**PROBLEM TO SOLVE**
In the listing below, print exactly the lines from the first through the one that contains "relocated | camion/rouge".

**GIVEN DATA**
-------------------------

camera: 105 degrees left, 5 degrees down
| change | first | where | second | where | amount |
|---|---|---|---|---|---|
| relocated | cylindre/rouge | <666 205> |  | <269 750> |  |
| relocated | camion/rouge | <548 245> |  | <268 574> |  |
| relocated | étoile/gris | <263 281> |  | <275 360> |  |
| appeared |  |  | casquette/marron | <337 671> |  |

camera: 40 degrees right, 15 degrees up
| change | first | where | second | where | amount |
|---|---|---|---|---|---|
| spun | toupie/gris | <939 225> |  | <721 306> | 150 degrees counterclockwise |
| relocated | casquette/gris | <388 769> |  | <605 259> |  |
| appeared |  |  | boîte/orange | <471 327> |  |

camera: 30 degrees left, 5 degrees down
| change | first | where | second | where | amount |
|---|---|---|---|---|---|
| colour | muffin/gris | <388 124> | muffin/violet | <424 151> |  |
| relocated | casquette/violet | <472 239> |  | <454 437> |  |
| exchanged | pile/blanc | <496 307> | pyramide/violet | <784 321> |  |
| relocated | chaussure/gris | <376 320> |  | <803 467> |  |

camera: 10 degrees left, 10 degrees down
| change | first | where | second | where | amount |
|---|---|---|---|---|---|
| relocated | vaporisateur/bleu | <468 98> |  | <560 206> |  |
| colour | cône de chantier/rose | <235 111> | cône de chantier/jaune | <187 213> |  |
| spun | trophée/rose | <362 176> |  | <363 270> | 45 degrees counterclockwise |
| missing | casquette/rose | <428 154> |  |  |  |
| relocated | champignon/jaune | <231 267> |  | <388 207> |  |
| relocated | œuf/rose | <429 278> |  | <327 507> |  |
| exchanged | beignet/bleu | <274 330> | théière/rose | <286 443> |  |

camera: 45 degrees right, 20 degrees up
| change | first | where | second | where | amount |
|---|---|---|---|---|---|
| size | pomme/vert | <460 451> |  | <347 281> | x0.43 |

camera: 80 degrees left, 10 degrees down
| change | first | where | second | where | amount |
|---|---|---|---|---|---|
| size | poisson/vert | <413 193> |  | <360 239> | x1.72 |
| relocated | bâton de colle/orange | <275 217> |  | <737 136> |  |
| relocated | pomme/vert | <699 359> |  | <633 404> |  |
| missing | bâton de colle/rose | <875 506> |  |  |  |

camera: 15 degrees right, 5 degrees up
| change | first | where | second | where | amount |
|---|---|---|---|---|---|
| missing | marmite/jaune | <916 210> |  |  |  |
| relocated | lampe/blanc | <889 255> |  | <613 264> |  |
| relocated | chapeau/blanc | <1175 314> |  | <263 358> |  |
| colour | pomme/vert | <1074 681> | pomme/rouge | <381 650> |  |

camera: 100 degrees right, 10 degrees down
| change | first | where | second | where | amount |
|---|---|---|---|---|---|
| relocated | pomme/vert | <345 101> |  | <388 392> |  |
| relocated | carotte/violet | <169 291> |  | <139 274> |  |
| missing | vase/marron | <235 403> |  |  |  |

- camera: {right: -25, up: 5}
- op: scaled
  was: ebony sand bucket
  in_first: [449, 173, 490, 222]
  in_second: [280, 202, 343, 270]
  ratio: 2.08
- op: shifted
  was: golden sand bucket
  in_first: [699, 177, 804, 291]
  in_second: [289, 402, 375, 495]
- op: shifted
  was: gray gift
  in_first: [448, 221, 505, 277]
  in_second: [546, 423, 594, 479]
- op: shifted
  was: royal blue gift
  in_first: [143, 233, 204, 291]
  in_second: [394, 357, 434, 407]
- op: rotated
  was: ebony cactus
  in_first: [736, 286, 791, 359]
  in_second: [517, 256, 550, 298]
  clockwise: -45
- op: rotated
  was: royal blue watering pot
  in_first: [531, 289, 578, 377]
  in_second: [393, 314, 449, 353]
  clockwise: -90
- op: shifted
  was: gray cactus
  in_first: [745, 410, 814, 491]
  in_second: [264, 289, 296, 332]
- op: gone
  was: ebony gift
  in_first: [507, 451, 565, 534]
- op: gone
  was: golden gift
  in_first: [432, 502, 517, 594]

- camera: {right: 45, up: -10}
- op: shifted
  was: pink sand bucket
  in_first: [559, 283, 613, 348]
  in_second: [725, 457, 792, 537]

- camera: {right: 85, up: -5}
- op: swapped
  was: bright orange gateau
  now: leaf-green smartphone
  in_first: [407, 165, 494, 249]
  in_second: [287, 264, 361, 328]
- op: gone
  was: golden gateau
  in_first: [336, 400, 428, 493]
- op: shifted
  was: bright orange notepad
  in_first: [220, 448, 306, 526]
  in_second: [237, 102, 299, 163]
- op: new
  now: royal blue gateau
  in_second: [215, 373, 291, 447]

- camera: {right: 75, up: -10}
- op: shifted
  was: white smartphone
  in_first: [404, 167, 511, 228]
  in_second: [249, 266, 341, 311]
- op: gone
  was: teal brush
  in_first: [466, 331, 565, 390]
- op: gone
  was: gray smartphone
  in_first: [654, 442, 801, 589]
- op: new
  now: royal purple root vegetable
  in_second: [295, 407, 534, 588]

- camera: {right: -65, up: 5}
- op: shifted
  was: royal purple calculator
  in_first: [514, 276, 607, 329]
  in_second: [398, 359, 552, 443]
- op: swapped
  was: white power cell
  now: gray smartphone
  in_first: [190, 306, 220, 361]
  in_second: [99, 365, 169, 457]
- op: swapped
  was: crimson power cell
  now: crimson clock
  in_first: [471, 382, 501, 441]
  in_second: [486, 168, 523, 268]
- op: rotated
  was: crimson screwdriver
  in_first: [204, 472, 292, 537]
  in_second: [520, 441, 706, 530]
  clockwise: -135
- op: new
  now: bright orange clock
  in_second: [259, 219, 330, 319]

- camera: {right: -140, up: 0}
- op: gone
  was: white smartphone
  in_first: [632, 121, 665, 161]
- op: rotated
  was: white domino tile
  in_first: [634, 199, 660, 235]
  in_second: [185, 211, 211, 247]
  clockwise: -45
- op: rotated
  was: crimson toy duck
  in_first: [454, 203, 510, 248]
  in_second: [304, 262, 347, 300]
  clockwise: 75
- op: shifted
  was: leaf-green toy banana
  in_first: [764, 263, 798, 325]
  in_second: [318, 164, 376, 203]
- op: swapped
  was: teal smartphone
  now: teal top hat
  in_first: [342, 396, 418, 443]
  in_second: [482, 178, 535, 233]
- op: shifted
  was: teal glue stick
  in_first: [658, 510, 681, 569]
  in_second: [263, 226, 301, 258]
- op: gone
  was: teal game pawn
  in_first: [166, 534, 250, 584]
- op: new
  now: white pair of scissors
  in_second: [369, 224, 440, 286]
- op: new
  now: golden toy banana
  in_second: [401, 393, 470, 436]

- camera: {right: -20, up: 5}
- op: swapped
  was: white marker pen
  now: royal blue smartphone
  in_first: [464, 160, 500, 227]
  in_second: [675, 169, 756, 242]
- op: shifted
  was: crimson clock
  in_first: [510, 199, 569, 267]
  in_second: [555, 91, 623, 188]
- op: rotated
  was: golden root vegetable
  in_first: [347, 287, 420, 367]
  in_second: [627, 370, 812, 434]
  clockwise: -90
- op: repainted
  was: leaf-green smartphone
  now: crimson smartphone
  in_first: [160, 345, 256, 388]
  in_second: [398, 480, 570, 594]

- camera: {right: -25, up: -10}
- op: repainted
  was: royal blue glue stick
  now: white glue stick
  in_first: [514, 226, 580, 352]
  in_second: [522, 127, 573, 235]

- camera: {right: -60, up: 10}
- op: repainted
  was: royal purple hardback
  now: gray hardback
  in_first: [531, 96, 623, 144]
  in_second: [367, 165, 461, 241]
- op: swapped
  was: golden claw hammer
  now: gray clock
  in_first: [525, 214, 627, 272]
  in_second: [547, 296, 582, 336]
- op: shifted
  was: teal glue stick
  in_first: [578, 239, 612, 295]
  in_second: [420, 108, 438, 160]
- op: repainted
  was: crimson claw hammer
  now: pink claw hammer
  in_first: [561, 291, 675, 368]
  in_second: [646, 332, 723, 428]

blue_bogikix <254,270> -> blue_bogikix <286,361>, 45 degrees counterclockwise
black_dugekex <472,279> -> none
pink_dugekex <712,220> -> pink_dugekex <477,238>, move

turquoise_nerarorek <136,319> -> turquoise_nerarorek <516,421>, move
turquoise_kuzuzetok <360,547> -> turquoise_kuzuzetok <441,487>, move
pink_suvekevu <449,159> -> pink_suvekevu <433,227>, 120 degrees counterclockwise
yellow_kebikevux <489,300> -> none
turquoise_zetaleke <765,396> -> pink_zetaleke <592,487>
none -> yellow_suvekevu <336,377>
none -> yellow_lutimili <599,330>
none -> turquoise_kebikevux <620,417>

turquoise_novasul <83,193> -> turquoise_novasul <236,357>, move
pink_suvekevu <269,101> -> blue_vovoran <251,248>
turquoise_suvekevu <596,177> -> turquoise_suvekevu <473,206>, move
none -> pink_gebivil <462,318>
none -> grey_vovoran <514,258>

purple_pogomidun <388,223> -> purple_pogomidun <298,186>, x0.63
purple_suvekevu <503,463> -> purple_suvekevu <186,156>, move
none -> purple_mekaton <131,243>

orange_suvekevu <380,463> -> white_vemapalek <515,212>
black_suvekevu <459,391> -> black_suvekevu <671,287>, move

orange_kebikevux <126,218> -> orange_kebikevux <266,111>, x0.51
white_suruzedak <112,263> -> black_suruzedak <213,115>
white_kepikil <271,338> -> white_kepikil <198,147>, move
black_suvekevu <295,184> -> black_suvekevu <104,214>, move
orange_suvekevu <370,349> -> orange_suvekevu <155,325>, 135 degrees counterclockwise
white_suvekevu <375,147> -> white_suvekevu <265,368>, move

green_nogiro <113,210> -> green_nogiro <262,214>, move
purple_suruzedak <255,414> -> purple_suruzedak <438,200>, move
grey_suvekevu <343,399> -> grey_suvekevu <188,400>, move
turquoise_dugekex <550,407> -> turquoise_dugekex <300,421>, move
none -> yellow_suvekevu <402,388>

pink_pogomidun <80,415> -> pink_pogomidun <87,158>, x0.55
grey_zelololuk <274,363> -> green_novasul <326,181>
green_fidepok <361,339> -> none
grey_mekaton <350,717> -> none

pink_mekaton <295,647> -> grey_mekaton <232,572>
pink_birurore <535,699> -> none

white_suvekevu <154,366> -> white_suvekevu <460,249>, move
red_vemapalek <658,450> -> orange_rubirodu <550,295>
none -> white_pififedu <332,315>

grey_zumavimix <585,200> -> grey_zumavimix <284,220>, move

-------------------------

**ANSWER SPACE**
camera: 105 degrees left, 5 degrees down
| change | first | where | second | where | amount |
|---|---|---|---|---|---|
| relocated | cylindre/rouge | <666 205> |  | <269 750> |  |
| relocated | camion/rouge | <548 245> |  | <268 574> |  |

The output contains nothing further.